*** Block opens ***

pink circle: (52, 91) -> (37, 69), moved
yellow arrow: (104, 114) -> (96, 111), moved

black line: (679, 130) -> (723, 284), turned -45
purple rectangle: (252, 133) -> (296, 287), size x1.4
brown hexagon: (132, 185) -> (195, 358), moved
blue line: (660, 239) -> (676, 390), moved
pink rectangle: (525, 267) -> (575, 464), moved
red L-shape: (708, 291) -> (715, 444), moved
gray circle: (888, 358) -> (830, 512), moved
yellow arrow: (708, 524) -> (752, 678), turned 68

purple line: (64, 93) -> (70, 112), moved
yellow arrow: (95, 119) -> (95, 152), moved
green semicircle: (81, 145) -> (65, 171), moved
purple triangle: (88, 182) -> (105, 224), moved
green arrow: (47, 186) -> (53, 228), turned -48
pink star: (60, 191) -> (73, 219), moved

*** Block closes ***

= WHAT THE TASK REQUIRES =
In the answer, please give only the lines from the line containing "blue line: (660, 239) -> (676, 390), moved" through the final line of the data, copied exactly.

= RESPONSE =
blue line: (660, 239) -> (676, 390), moved
pink rectangle: (525, 267) -> (575, 464), moved
red L-shape: (708, 291) -> (715, 444), moved
gray circle: (888, 358) -> (830, 512), moved
yellow arrow: (708, 524) -> (752, 678), turned 68

purple line: (64, 93) -> (70, 112), moved
yellow arrow: (95, 119) -> (95, 152), moved
green semicircle: (81, 145) -> (65, 171), moved
purple triangle: (88, 182) -> (105, 224), moved
green arrow: (47, 186) -> (53, 228), turned -48
pink star: (60, 191) -> (73, 219), moved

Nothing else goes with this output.